***** MATERIAL SUPPLIED *****
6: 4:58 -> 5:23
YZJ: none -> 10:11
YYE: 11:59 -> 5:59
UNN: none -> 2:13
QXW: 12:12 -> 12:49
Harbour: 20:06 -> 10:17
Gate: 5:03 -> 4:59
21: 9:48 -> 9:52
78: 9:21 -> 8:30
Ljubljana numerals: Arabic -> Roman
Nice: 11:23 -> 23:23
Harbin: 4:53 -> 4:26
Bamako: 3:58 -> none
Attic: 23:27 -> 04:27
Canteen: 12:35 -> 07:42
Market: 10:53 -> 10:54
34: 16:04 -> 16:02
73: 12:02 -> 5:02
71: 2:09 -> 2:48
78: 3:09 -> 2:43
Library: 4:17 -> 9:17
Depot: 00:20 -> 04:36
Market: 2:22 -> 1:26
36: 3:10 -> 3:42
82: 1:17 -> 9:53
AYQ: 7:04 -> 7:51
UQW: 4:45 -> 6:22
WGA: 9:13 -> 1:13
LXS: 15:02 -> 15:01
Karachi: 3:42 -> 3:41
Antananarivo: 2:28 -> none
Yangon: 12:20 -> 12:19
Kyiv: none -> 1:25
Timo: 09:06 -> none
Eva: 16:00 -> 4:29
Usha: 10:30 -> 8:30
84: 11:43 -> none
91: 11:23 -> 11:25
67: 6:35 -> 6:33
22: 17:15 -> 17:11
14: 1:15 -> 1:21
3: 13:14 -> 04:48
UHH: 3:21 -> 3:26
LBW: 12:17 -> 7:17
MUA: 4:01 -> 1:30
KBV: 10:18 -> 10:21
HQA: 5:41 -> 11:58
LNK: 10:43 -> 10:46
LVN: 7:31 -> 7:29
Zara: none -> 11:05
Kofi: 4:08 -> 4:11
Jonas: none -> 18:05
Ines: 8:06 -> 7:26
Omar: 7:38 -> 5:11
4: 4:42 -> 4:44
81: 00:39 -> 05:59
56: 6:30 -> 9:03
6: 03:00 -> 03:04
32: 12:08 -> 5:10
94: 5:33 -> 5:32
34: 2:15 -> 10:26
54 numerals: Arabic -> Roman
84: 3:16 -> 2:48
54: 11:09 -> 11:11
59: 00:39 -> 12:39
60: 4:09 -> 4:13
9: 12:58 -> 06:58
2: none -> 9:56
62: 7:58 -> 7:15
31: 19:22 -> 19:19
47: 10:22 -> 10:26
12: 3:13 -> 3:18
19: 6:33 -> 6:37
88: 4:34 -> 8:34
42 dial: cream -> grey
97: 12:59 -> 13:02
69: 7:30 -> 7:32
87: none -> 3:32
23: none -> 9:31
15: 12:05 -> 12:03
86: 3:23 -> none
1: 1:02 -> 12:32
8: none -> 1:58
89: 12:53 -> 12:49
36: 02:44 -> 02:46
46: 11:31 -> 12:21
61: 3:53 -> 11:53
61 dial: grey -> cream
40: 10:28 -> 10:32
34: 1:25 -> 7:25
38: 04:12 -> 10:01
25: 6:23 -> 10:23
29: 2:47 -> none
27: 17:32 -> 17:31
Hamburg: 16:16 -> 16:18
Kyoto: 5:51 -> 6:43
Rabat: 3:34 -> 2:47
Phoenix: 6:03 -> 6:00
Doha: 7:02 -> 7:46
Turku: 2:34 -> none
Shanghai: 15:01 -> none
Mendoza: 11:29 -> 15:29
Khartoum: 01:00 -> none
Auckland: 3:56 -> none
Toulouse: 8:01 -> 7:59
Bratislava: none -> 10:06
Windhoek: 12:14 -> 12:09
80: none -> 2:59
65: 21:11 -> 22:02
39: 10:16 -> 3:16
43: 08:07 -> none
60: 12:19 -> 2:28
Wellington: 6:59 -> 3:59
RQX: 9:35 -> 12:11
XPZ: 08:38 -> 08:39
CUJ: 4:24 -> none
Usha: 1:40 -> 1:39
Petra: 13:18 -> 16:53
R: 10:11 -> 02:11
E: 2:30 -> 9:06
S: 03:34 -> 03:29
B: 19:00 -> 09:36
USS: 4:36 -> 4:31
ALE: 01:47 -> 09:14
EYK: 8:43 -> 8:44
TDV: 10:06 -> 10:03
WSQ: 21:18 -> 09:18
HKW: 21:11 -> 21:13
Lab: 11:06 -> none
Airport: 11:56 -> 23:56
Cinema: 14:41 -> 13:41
*****
_PROBLEM TO WORK ON_.
Copy out the data again, replacing each "Market" with "Bazaar" and leaving every other character the same.

_FULL ANSWER_.
6: 4:58 -> 5:23
YZJ: none -> 10:11
YYE: 11:59 -> 5:59
UNN: none -> 2:13
QXW: 12:12 -> 12:49
Harbour: 20:06 -> 10:17
Gate: 5:03 -> 4:59
21: 9:48 -> 9:52
78: 9:21 -> 8:30
Ljubljana numerals: Arabic -> Roman
Nice: 11:23 -> 23:23
Harbin: 4:53 -> 4:26
Bamako: 3:58 -> none
Attic: 23:27 -> 04:27
Canteen: 12:35 -> 07:42
Bazaar: 10:53 -> 10:54
34: 16:04 -> 16:02
73: 12:02 -> 5:02
71: 2:09 -> 2:48
78: 3:09 -> 2:43
Library: 4:17 -> 9:17
Depot: 00:20 -> 04:36
Bazaar: 2:22 -> 1:26
36: 3:10 -> 3:42
82: 1:17 -> 9:53
AYQ: 7:04 -> 7:51
UQW: 4:45 -> 6:22
WGA: 9:13 -> 1:13
LXS: 15:02 -> 15:01
Karachi: 3:42 -> 3:41
Antananarivo: 2:28 -> none
Yangon: 12:20 -> 12:19
Kyiv: none -> 1:25
Timo: 09:06 -> none
Eva: 16:00 -> 4:29
Usha: 10:30 -> 8:30
84: 11:43 -> none
91: 11:23 -> 11:25
67: 6:35 -> 6:33
22: 17:15 -> 17:11
14: 1:15 -> 1:21
3: 13:14 -> 04:48
UHH: 3:21 -> 3:26
LBW: 12:17 -> 7:17
MUA: 4:01 -> 1:30
KBV: 10:18 -> 10:21
HQA: 5:41 -> 11:58
LNK: 10:43 -> 10:46
LVN: 7:31 -> 7:29
Zara: none -> 11:05
Kofi: 4:08 -> 4:11
Jonas: none -> 18:05
Ines: 8:06 -> 7:26
Omar: 7:38 -> 5:11
4: 4:42 -> 4:44
81: 00:39 -> 05:59
56: 6:30 -> 9:03
6: 03:00 -> 03:04
32: 12:08 -> 5:10
94: 5:33 -> 5:32
34: 2:15 -> 10:26
54 numerals: Arabic -> Roman
84: 3:16 -> 2:48
54: 11:09 -> 11:11
59: 00:39 -> 12:39
60: 4:09 -> 4:13
9: 12:58 -> 06:58
2: none -> 9:56
62: 7:58 -> 7:15
31: 19:22 -> 19:19
47: 10:22 -> 10:26
12: 3:13 -> 3:18
19: 6:33 -> 6:37
88: 4:34 -> 8:34
42 dial: cream -> grey
97: 12:59 -> 13:02
69: 7:30 -> 7:32
87: none -> 3:32
23: none -> 9:31
15: 12:05 -> 12:03
86: 3:23 -> none
1: 1:02 -> 12:32
8: none -> 1:58
89: 12:53 -> 12:49
36: 02:44 -> 02:46
46: 11:31 -> 12:21
61: 3:53 -> 11:53
61 dial: grey -> cream
40: 10:28 -> 10:32
34: 1:25 -> 7:25
38: 04:12 -> 10:01
25: 6:23 -> 10:23
29: 2:47 -> none
27: 17:32 -> 17:31
Hamburg: 16:16 -> 16:18
Kyoto: 5:51 -> 6:43
Rabat: 3:34 -> 2:47
Phoenix: 6:03 -> 6:00
Doha: 7:02 -> 7:46
Turku: 2:34 -> none
Shanghai: 15:01 -> none
Mendoza: 11:29 -> 15:29
Khartoum: 01:00 -> none
Auckland: 3:56 -> none
Toulouse: 8:01 -> 7:59
Bratislava: none -> 10:06
Windhoek: 12:14 -> 12:09
80: none -> 2:59
65: 21:11 -> 22:02
39: 10:16 -> 3:16
43: 08:07 -> none
60: 12:19 -> 2:28
Wellington: 6:59 -> 3:59
RQX: 9:35 -> 12:11
XPZ: 08:38 -> 08:39
CUJ: 4:24 -> none
Usha: 1:40 -> 1:39
Petra: 13:18 -> 16:53
R: 10:11 -> 02:11
E: 2:30 -> 9:06
S: 03:34 -> 03:29
B: 19:00 -> 09:36
USS: 4:36 -> 4:31
ALE: 01:47 -> 09:14
EYK: 8:43 -> 8:44
TDV: 10:06 -> 10:03
WSQ: 21:18 -> 09:18
HKW: 21:11 -> 21:13
Lab: 11:06 -> none
Airport: 11:56 -> 23:56
Cinema: 14:41 -> 13:41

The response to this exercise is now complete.